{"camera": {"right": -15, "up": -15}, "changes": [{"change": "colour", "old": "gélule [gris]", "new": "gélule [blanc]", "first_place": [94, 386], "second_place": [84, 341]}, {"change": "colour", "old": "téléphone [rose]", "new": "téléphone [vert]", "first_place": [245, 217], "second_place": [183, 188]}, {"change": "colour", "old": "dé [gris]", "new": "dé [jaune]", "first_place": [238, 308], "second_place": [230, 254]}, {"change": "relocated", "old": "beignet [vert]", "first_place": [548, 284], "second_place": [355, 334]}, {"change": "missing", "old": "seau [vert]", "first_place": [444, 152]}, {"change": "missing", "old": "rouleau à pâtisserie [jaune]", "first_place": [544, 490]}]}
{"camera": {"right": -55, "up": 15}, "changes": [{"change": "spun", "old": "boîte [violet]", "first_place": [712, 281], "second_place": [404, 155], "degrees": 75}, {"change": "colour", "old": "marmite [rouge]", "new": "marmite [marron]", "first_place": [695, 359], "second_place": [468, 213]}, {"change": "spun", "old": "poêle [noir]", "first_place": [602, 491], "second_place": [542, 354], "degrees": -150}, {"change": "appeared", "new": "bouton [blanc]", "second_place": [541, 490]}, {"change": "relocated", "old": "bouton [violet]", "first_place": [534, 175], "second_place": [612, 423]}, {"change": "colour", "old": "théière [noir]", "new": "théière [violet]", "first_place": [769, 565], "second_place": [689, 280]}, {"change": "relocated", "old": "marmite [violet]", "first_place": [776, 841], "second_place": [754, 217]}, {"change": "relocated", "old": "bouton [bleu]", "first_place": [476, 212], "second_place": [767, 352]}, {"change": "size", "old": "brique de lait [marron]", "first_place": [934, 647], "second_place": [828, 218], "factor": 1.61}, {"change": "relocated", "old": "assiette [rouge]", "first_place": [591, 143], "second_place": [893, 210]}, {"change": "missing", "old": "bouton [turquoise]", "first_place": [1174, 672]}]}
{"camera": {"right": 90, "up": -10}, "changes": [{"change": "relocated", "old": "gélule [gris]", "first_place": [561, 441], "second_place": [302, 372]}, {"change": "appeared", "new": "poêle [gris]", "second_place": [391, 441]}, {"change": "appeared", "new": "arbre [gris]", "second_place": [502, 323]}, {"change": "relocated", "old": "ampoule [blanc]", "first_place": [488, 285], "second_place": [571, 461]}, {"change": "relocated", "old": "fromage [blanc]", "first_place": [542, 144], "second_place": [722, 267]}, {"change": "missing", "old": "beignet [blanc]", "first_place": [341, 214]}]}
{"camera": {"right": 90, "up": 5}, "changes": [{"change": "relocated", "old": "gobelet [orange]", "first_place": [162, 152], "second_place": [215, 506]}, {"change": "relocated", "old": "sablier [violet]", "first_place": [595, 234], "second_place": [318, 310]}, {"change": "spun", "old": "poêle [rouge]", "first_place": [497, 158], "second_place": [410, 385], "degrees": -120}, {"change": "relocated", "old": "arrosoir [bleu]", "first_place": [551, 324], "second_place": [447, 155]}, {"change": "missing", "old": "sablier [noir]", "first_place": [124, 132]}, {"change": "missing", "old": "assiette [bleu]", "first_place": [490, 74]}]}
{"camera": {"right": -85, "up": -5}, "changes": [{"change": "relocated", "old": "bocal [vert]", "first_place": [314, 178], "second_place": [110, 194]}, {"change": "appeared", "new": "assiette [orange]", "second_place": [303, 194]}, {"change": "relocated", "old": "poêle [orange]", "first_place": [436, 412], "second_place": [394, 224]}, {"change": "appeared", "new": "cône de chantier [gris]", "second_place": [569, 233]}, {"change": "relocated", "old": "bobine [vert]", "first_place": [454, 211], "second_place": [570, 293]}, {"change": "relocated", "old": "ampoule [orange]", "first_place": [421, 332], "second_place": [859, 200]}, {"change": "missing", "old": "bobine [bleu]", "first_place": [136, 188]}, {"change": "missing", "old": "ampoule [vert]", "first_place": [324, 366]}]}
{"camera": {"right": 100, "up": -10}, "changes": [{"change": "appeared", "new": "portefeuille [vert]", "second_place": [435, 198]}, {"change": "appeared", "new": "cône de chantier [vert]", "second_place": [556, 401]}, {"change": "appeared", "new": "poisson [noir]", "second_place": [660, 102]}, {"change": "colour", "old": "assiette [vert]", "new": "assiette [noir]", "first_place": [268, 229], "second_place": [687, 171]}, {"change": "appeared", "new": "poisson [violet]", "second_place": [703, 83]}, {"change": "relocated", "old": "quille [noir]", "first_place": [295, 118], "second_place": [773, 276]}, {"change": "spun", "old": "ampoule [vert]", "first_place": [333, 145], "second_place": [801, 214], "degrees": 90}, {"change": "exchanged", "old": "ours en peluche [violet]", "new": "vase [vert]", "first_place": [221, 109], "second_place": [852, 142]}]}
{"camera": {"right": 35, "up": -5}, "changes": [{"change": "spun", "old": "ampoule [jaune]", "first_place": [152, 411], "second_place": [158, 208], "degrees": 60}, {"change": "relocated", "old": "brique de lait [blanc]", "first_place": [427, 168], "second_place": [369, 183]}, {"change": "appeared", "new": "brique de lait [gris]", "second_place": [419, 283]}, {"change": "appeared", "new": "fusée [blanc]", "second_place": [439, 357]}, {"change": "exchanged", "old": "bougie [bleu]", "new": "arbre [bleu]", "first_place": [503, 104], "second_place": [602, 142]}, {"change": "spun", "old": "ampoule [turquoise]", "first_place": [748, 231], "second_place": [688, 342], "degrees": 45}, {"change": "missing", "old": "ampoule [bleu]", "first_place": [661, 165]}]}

....

AIM OF THE TASK:
Transcribe the full listing, matching it exactly.

ANSWER FOR THIS EXERCISE:
{"camera": {"right": -15, "up": -15}, "changes": [{"change": "colour", "old": "gélule [gris]", "new": "gélule [blanc]", "first_place": [94, 386], "second_place": [84, 341]}, {"change": "colour", "old": "téléphone [rose]", "new": "téléphone [vert]", "first_place": [245, 217], "second_place": [183, 188]}, {"change": "colour", "old": "dé [gris]", "new": "dé [jaune]", "first_place": [238, 308], "second_place": [230, 254]}, {"change": "relocated", "old": "beignet [vert]", "first_place": [548, 284], "second_place": [355, 334]}, {"change": "missing", "old": "seau [vert]", "first_place": [444, 152]}, {"change": "missing", "old": "rouleau à pâtisserie [jaune]", "first_place": [544, 490]}]}
{"camera": {"right": -55, "up": 15}, "changes": [{"change": "spun", "old": "boîte [violet]", "first_place": [712, 281], "second_place": [404, 155], "degrees": 75}, {"change": "colour", "old": "marmite [rouge]", "new": "marmite [marron]", "first_place": [695, 359], "second_place": [468, 213]}, {"change": "spun", "old": "poêle [noir]", "first_place": [602, 491], "second_place": [542, 354], "degrees": -150}, {"change": "appeared", "new": "bouton [blanc]", "second_place": [541, 490]}, {"change": "relocated", "old": "bouton [violet]", "first_place": [534, 175], "second_place": [612, 423]}, {"change": "colour", "old": "théière [noir]", "new": "théière [violet]", "first_place": [769, 565], "second_place": [689, 280]}, {"change": "relocated", "old": "marmite [violet]", "first_place": [776, 841], "second_place": [754, 217]}, {"change": "relocated", "old": "bouton [bleu]", "first_place": [476, 212], "second_place": [767, 352]}, {"change": "size", "old": "brique de lait [marron]", "first_place": [934, 647], "second_place": [828, 218], "factor": 1.61}, {"change": "relocated", "old": "assiette [rouge]", "first_place": [591, 143], "second_place": [893, 210]}, {"change": "missing", "old": "bouton [turquoise]", "first_place": [1174, 672]}]}
{"camera": {"right": 90, "up": -10}, "changes": [{"change": "relocated", "old": "gélule [gris]", "first_place": [561, 441], "second_place": [302, 372]}, {"change": "appeared", "new": "poêle [gris]", "second_place": [391, 441]}, {"change": "appeared", "new": "arbre [gris]", "second_place": [502, 323]}, {"change": "relocated", "old": "ampoule [blanc]", "first_place": [488, 285], "second_place": [571, 461]}, {"change": "relocated", "old": "fromage [blanc]", "first_place": [542, 144], "second_place": [722, 267]}, {"change": "missing", "old": "beignet [blanc]", "first_place": [341, 214]}]}
{"camera": {"right": 90, "up": 5}, "changes": [{"change": "relocated", "old": "gobelet [orange]", "first_place": [162, 152], "second_place": [215, 506]}, {"change": "relocated", "old": "sablier [violet]", "first_place": [595, 234], "second_place": [318, 310]}, {"change": "spun", "old": "poêle [rouge]", "first_place": [497, 158], "second_place": [410, 385], "degrees": -120}, {"change": "relocated", "old": "arrosoir [bleu]", "first_place": [551, 324], "second_place": [447, 155]}, {"change": "missing", "old": "sablier [noir]", "first_place": [124, 132]}, {"change": "missing", "old": "assiette [bleu]", "first_place": [490, 74]}]}
{"camera": {"right": -85, "up": -5}, "changes": [{"change": "relocated", "old": "bocal [vert]", "first_place": [314, 178], "second_place": [110, 194]}, {"change": "appeared", "new": "assiette [orange]", "second_place": [303, 194]}, {"change": "relocated", "old": "poêle [orange]", "first_place": [436, 412], "second_place": [394, 224]}, {"change": "appeared", "new": "cône de chantier [gris]", "second_place": [569, 233]}, {"change": "relocated", "old": "bobine [vert]", "first_place": [454, 211], "second_place": [570, 293]}, {"change": "relocated", "old": "ampoule [orange]", "first_place": [421, 332], "second_place": [859, 200]}, {"change": "missing", "old": "bobine [bleu]", "first_place": [136, 188]}, {"change": "missing", "old": "ampoule [vert]", "first_place": [324, 366]}]}
{"camera": {"right": 100, "up": -10}, "changes": [{"change": "appeared", "new": "portefeuille [vert]", "second_place": [435, 198]}, {"change": "appeared", "new": "cône de chantier [vert]", "second_place": [556, 401]}, {"change": "appeared", "new": "poisson [noir]", "second_place": [660, 102]}, {"change": "colour", "old": "assiette [vert]", "new": "assiette [noir]", "first_place": [268, 229], "second_place": [687, 171]}, {"change": "appeared", "new": "poisson [violet]", "second_place": [703, 83]}, {"change": "relocated", "old": "quille [noir]", "first_place": [295, 118], "second_place": [773, 276]}, {"change": "spun", "old": "ampoule [vert]", "first_place": [333, 145], "second_place": [801, 214], "degrees": 90}, {"change": "exchanged", "old": "ours en peluche [violet]", "new": "vase [vert]", "first_place": [221, 109], "second_place": [852, 142]}]}
{"camera": {"right": 35, "up": -5}, "changes": [{"change": "spun", "old": "ampoule [jaune]", "first_place": [152, 411], "second_place": [158, 208], "degrees": 60}, {"change": "relocated", "old": "brique de lait [blanc]", "first_place": [427, 168], "second_place": [369, 183]}, {"change": "appeared", "new": "brique de lait [gris]", "second_place": [419, 283]}, {"change": "appeared", "new": "fusée [blanc]", "second_place": [439, 357]}, {"change": "exchanged", "old": "bougie [bleu]", "new": "arbre [bleu]", "first_place": [503, 104], "second_place": [602, 142]}, {"change": "spun", "old": "ampoule [turquoise]", "first_place": [748, 231], "second_place": [688, 342], "degrees": 45}, {"change": "missing", "old": "ampoule [bleu]", "first_place": [661, 165]}]}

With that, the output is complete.